▶ **What to work on**
Wherever the word "objects" turns up in a line of the entries, copy that line.

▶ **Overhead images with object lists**
------------------------------------------------------------

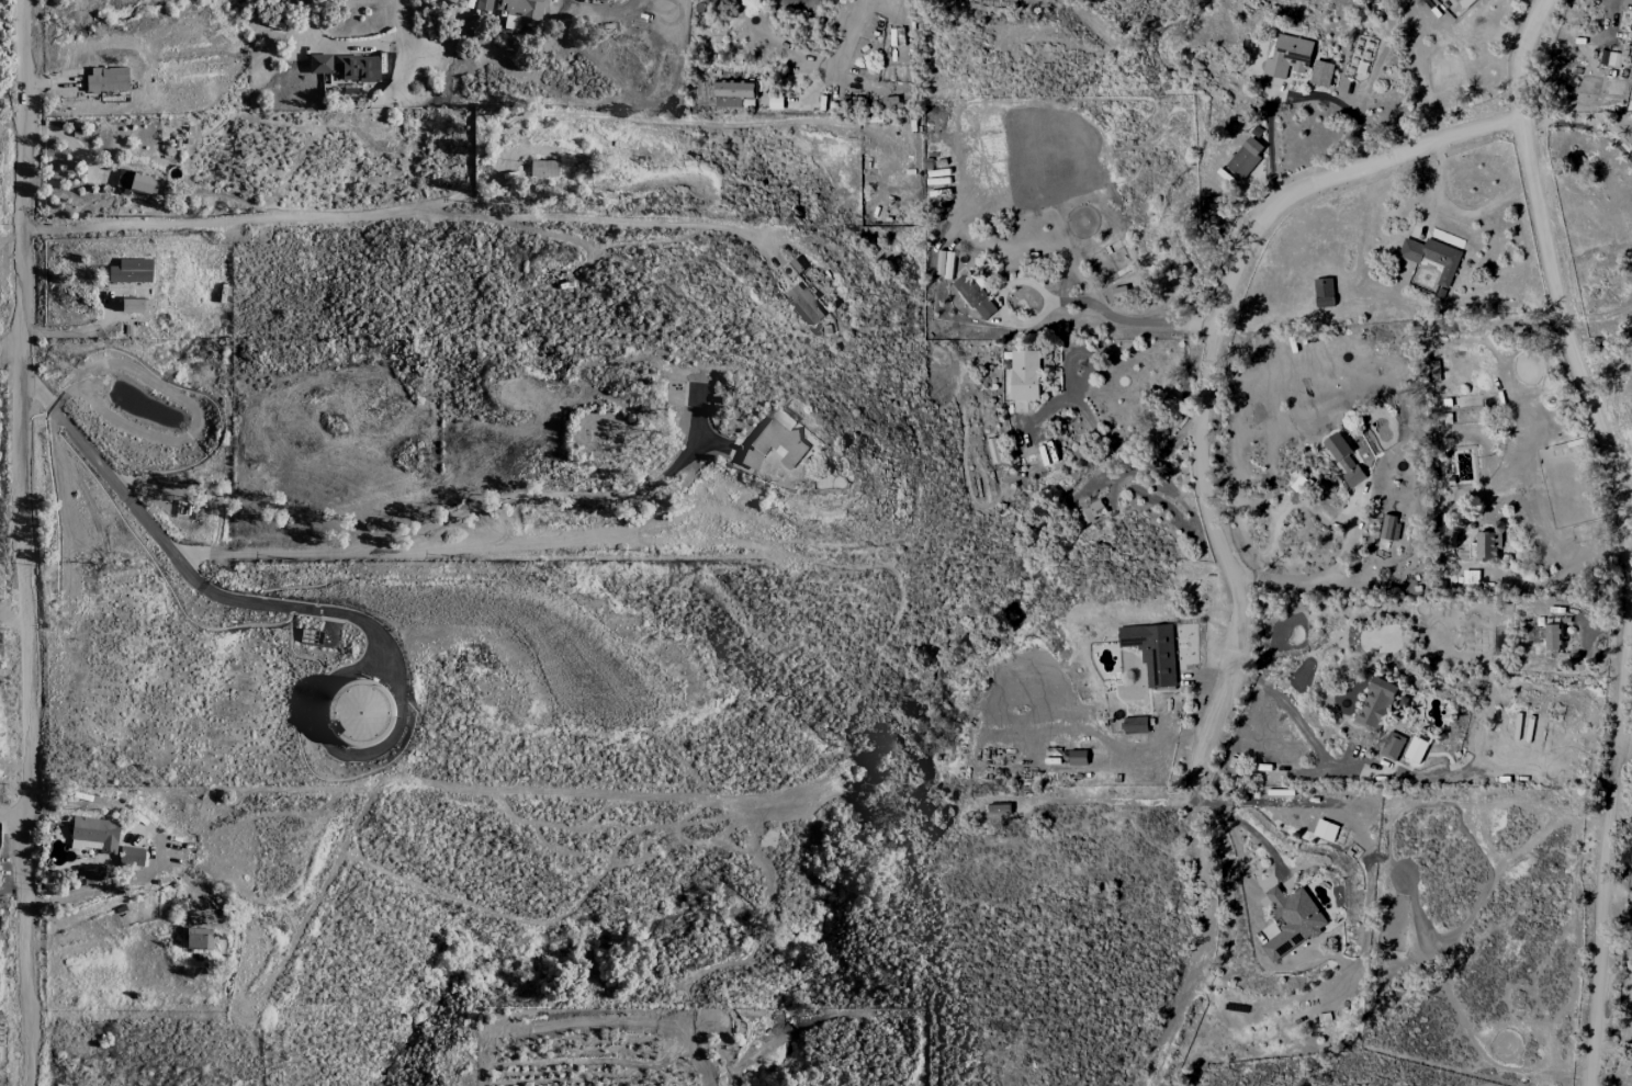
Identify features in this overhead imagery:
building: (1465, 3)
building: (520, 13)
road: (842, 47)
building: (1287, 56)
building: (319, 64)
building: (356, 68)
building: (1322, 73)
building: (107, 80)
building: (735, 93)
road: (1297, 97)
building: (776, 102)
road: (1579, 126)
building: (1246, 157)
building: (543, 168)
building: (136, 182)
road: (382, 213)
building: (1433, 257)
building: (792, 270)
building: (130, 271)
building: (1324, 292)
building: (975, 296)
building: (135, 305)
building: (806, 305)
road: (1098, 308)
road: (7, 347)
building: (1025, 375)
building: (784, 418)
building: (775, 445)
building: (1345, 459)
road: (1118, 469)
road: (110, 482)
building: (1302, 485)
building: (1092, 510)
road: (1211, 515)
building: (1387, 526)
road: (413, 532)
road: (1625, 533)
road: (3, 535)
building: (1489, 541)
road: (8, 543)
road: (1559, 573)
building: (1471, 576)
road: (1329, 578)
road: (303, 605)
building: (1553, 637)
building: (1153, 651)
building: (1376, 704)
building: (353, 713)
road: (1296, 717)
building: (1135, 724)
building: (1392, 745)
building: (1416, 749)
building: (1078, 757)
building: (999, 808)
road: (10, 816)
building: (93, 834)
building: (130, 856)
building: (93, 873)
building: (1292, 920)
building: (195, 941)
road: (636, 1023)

------------------------------------------------------------

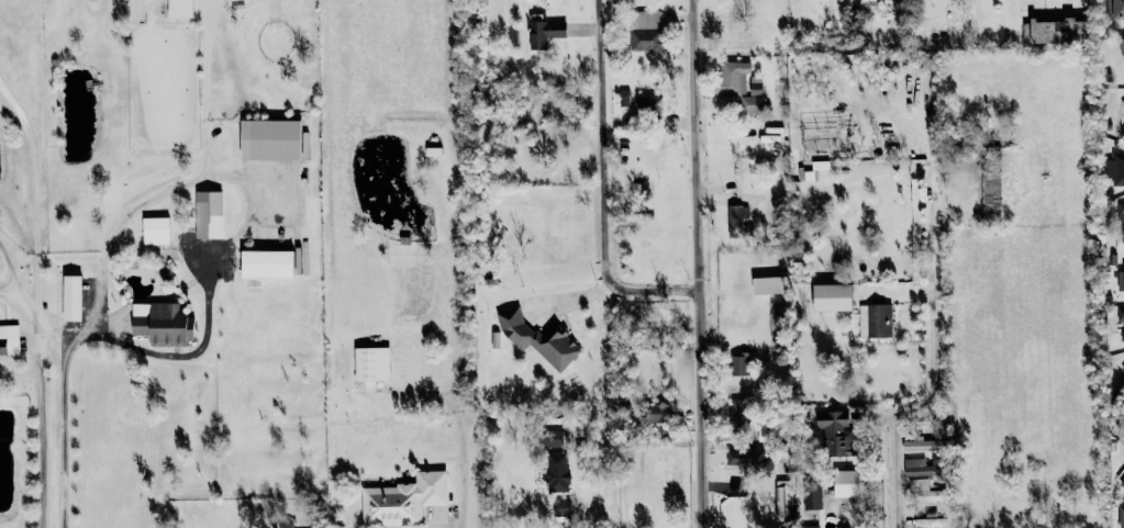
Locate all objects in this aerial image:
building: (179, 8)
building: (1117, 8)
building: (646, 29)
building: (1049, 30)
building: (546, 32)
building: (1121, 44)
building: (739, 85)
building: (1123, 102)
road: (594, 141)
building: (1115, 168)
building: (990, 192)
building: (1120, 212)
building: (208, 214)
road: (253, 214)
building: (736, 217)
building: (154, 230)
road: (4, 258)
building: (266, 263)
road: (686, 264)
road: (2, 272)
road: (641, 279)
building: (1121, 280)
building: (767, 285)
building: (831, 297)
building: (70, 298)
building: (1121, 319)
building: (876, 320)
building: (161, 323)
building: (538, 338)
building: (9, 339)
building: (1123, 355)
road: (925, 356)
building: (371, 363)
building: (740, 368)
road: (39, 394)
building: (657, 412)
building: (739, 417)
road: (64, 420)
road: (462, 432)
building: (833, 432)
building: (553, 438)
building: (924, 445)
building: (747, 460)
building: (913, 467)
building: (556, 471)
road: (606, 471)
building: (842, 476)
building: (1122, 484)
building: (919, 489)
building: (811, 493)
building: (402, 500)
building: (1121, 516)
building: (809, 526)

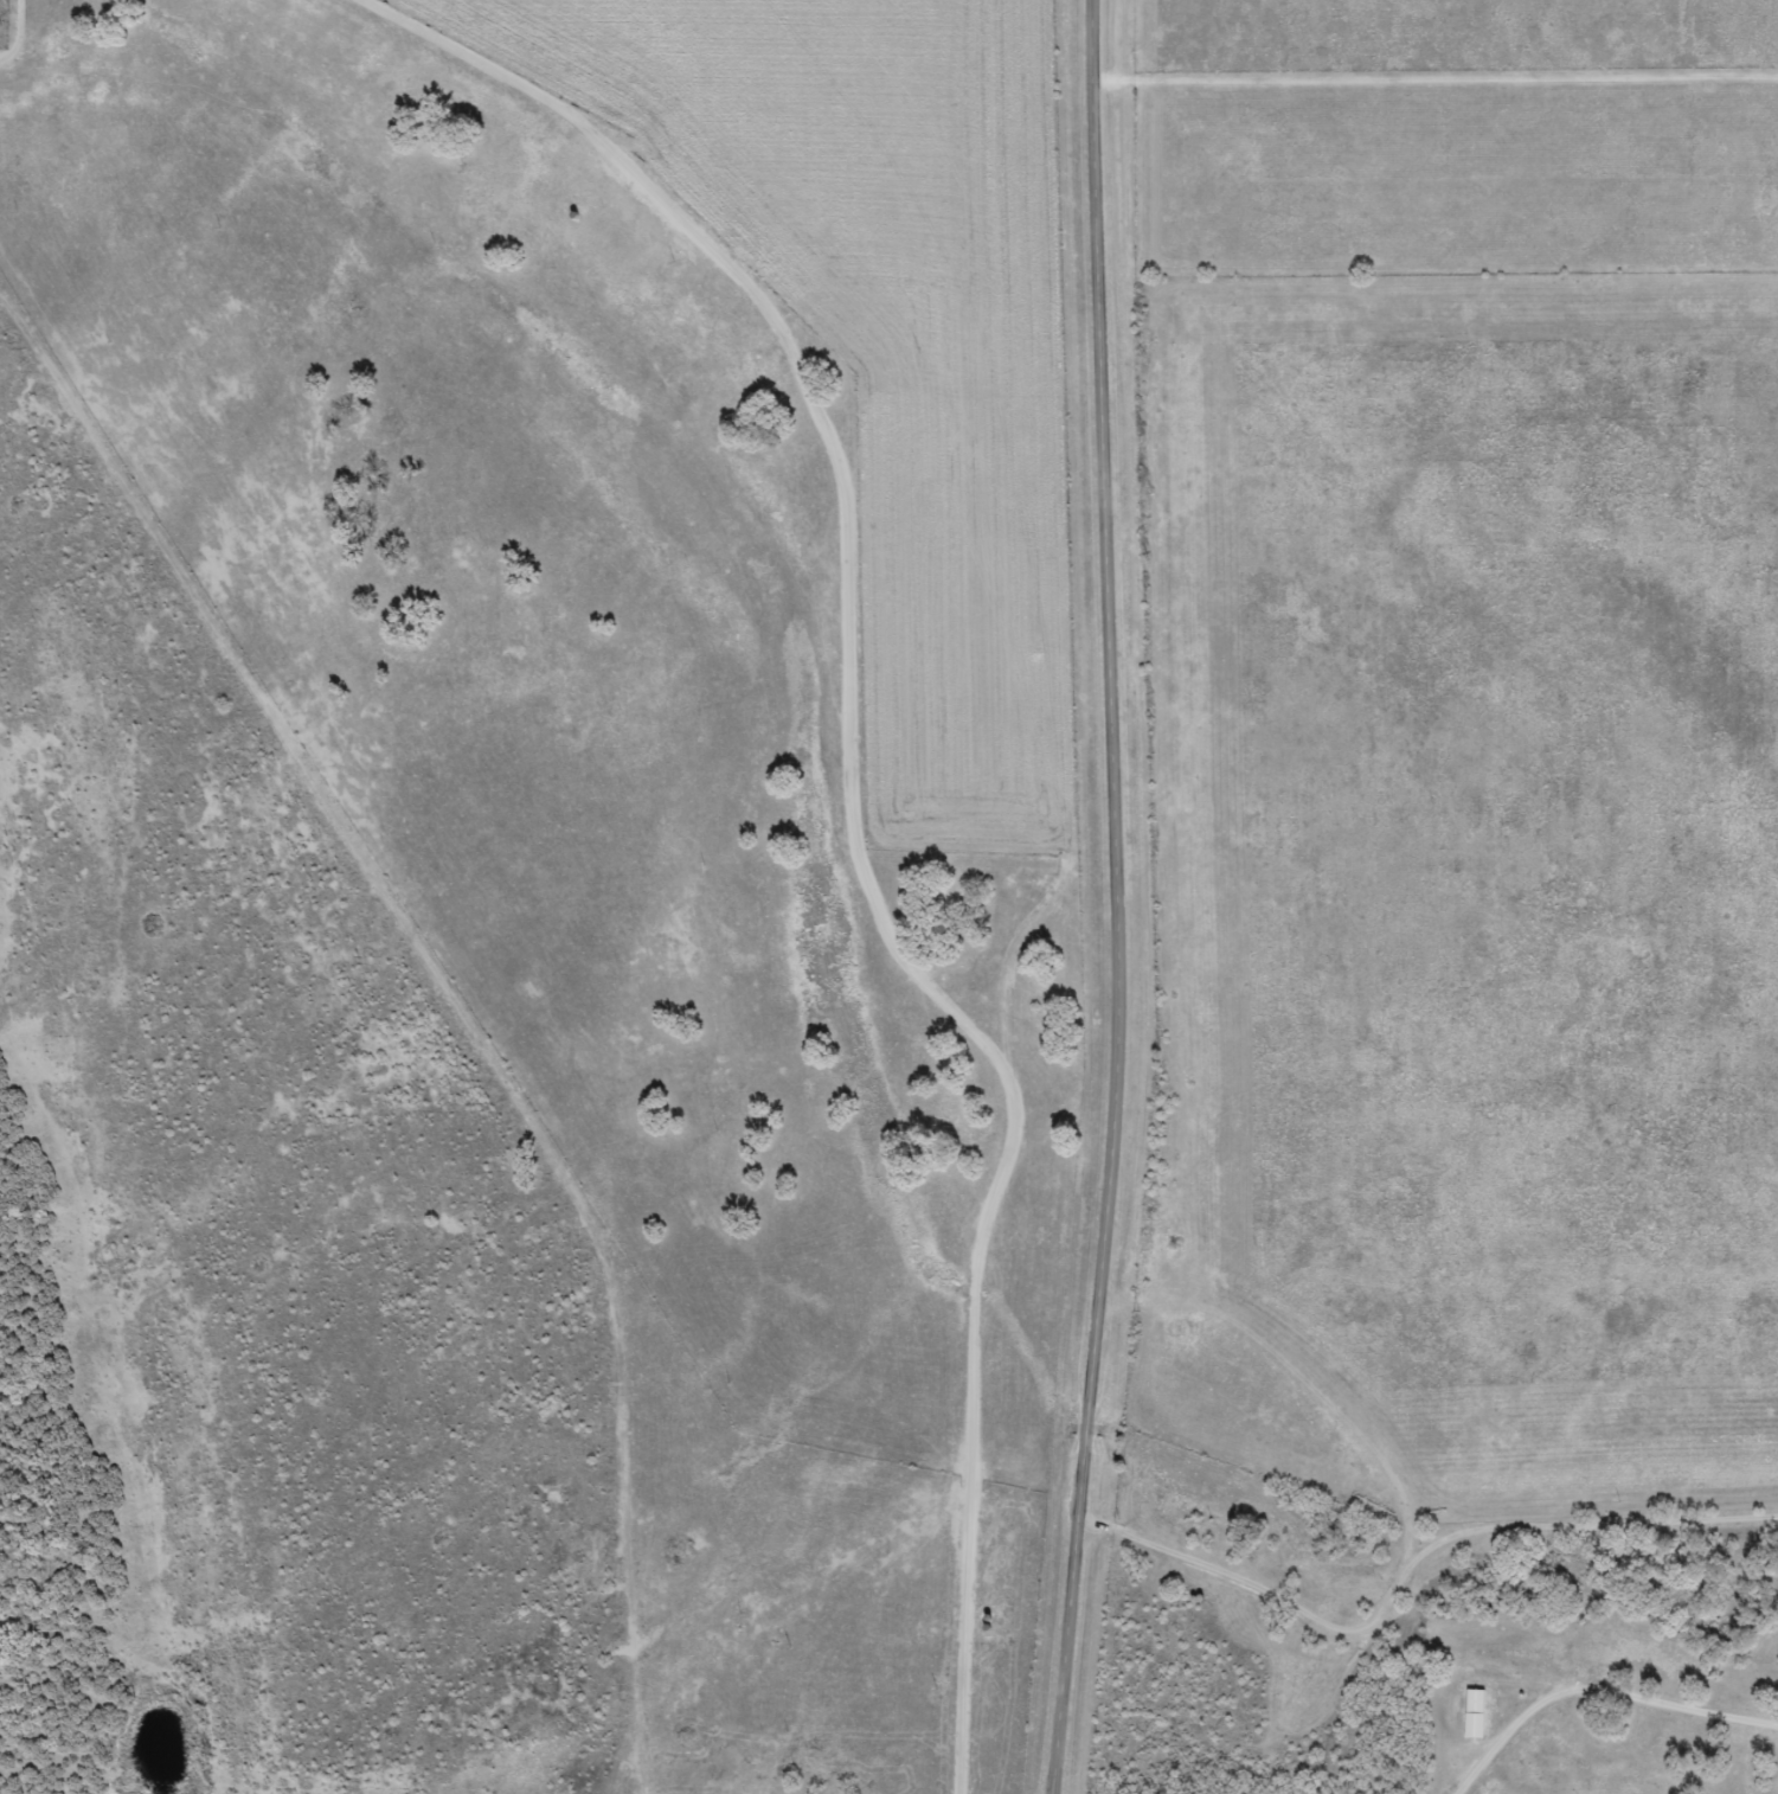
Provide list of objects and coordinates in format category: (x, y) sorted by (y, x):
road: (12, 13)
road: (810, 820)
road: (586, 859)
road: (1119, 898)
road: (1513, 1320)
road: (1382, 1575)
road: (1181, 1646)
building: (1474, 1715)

------------------------------------------------------------

▶ **Response area**
Locate all objects in this aerial image:
Provide list of objects and coordinates in format category: (x, y) sorted by (y, x):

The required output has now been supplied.